▸ **EXERCISE DESCRIPTION**
Look through the records below for lines containing the string "left", and report how many there are, nothing else.

▸ **EXTRACTED INFORMATION**
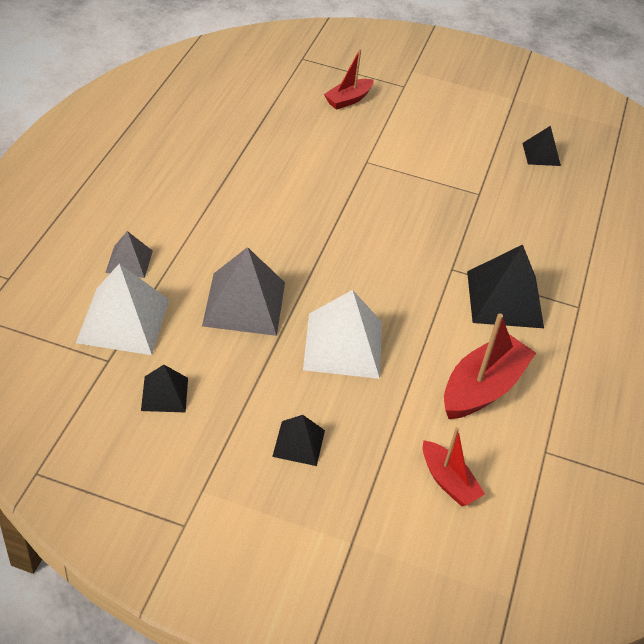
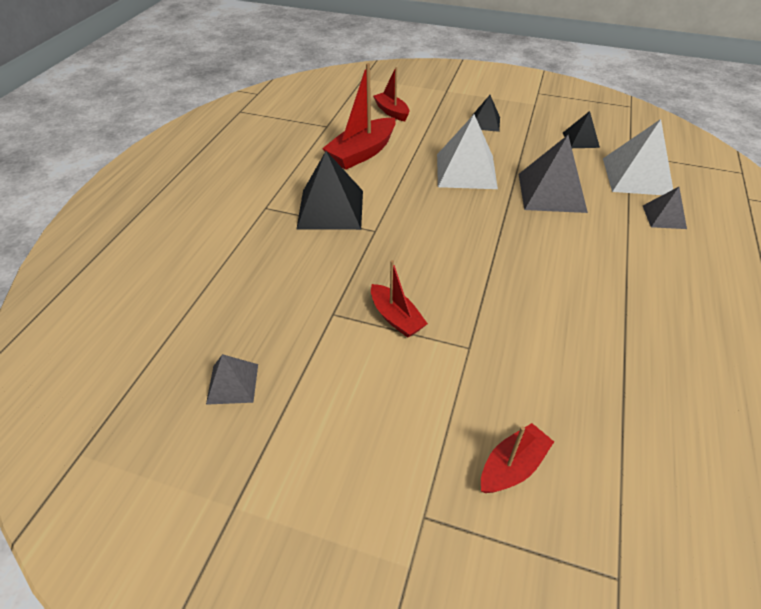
camera: 175 degrees left, 0 degrees up
(425, 186) = (396, 318): none -> red boat
(541, 154) = (232, 383): black pyramid -> grey pyramid

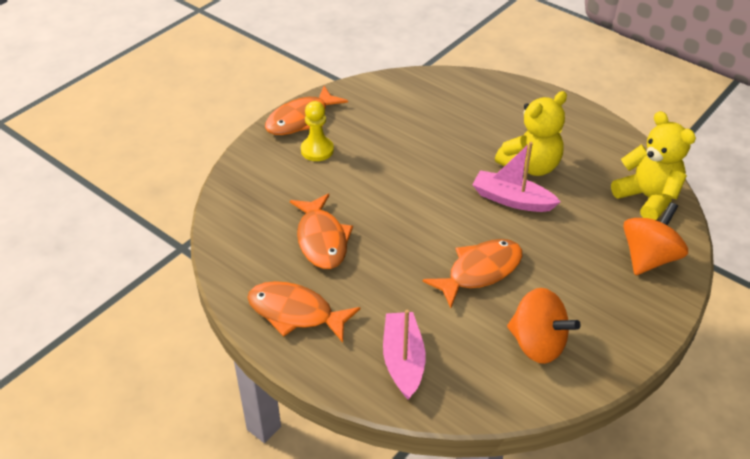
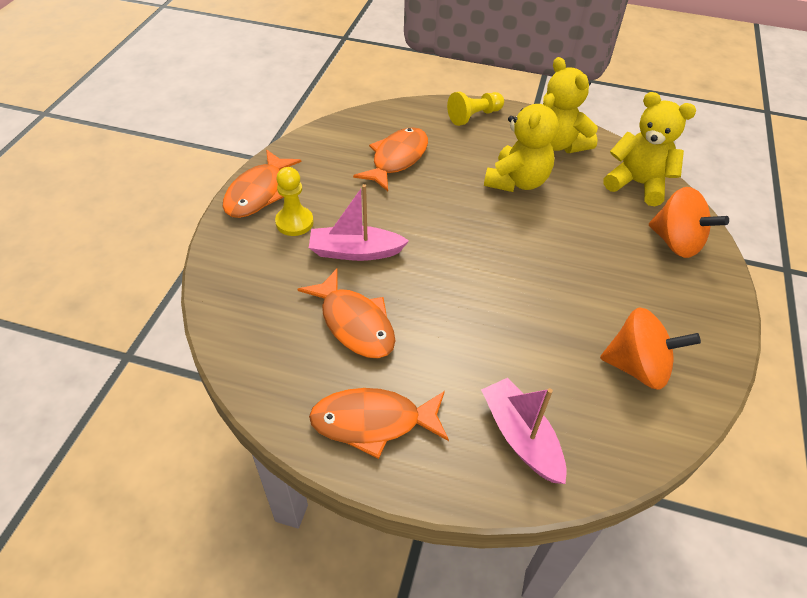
camera: 25 degrees left, 5 degrees up
(480, 271) = (536, 306): orange fish -> orange fish (397, 159)
(512, 200) = (520, 220): pink boat -> pink boat (355, 252)
(527, 99) = (474, 116): none -> yellow pawn
(593, 143) = (558, 144): none -> yellow teddy bear
(648, 258) = (676, 242): orange spinning top -> orange spinning top turned 120 degrees clockwise

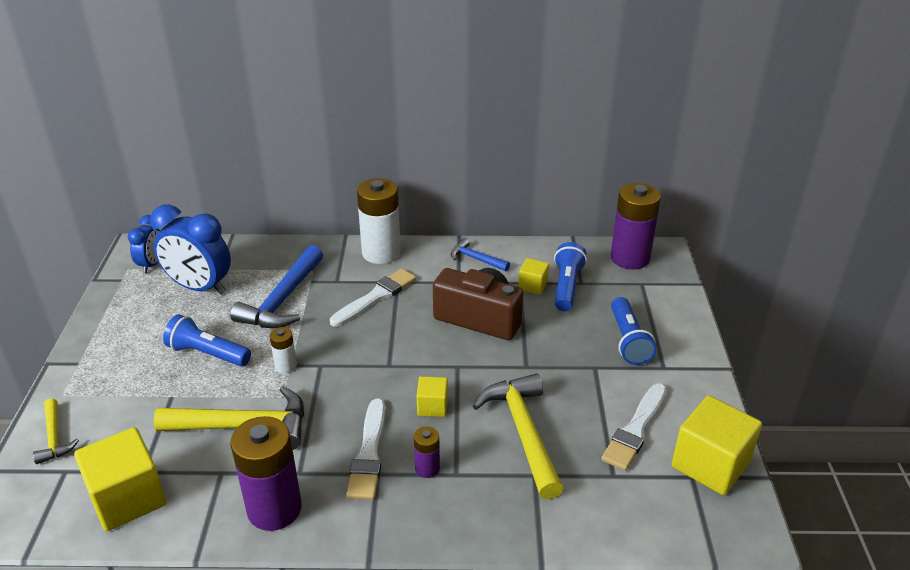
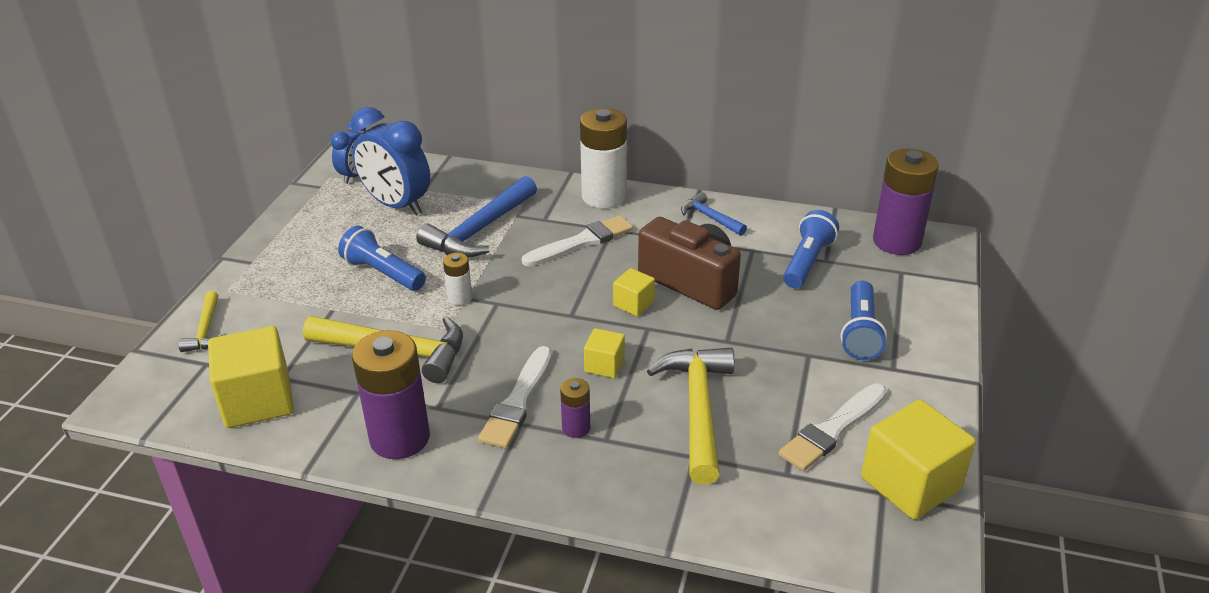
camera: 15 degrees right, 0 degrees up
(532, 286) = (766, 255): yellow cube -> yellow cube (633, 304)

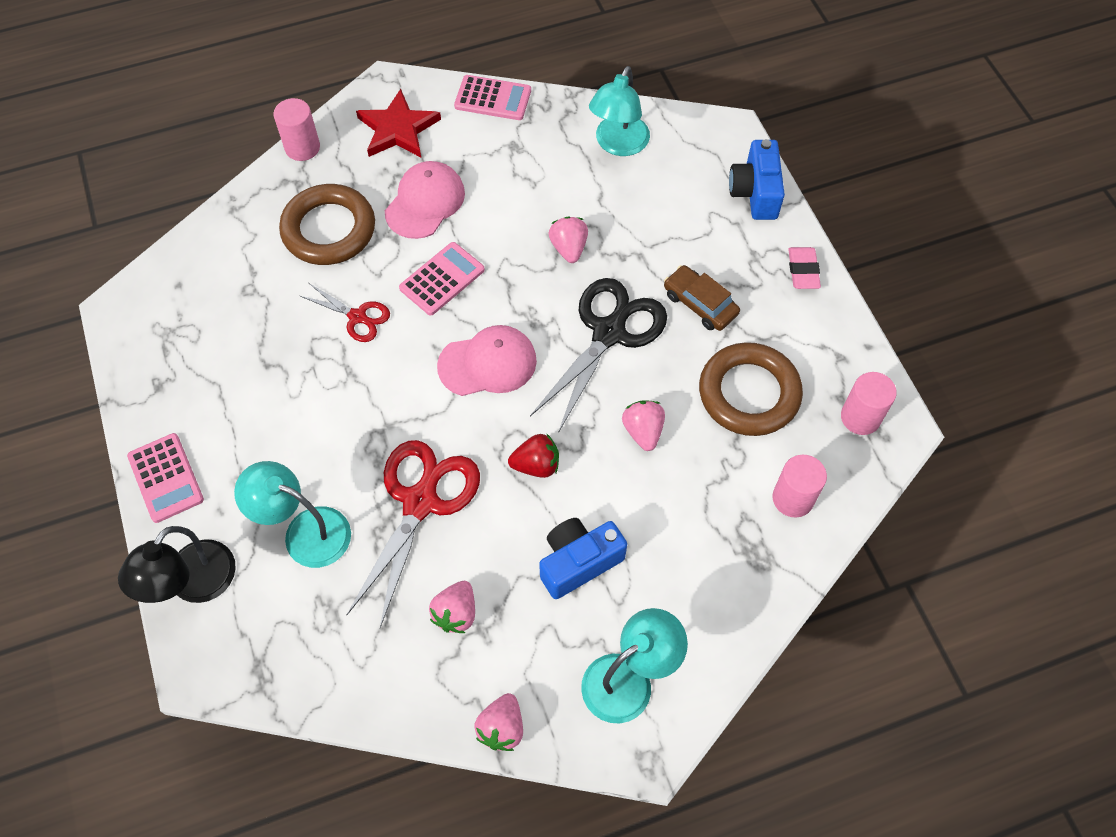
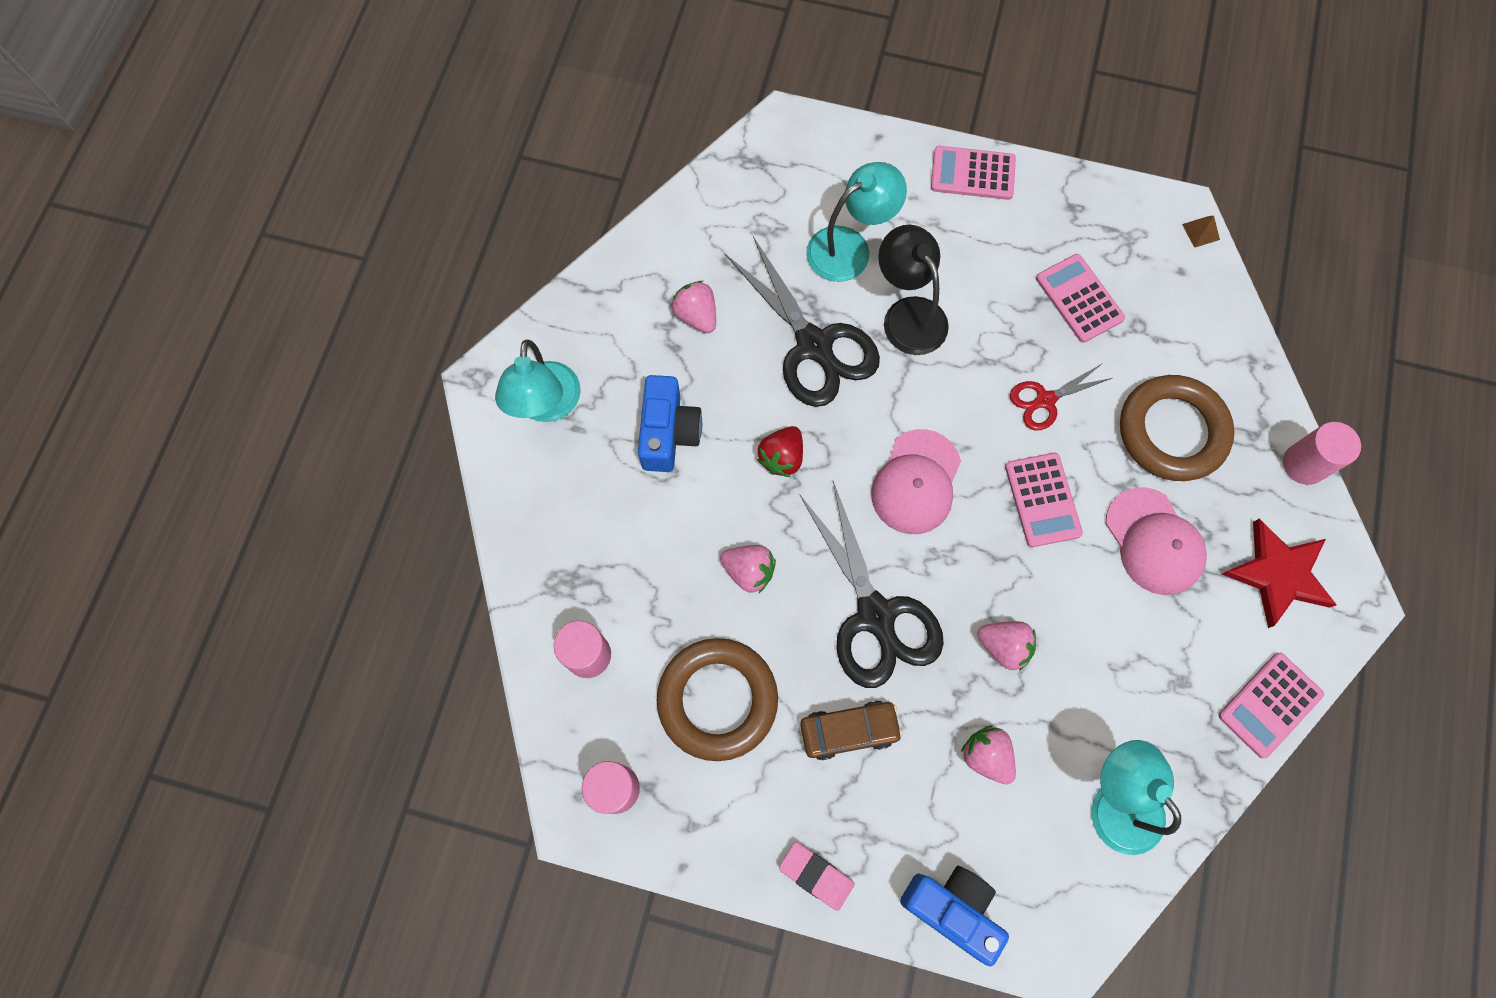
camera: 125 degrees right, 10 degrees up
(130, 288) = (1200, 231): none -> brown pyramid
(193, 584) = (860, 151): black lamp -> black lamp (908, 314)
(248, 339) = (1079, 298): none -> pink calculator
(420, 502) = (814, 345): red scissors -> black scissors
(501, 728) = (584, 294): pink strawberry -> pink strawberry (986, 756)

▸ **RESPONSE BELOW**
2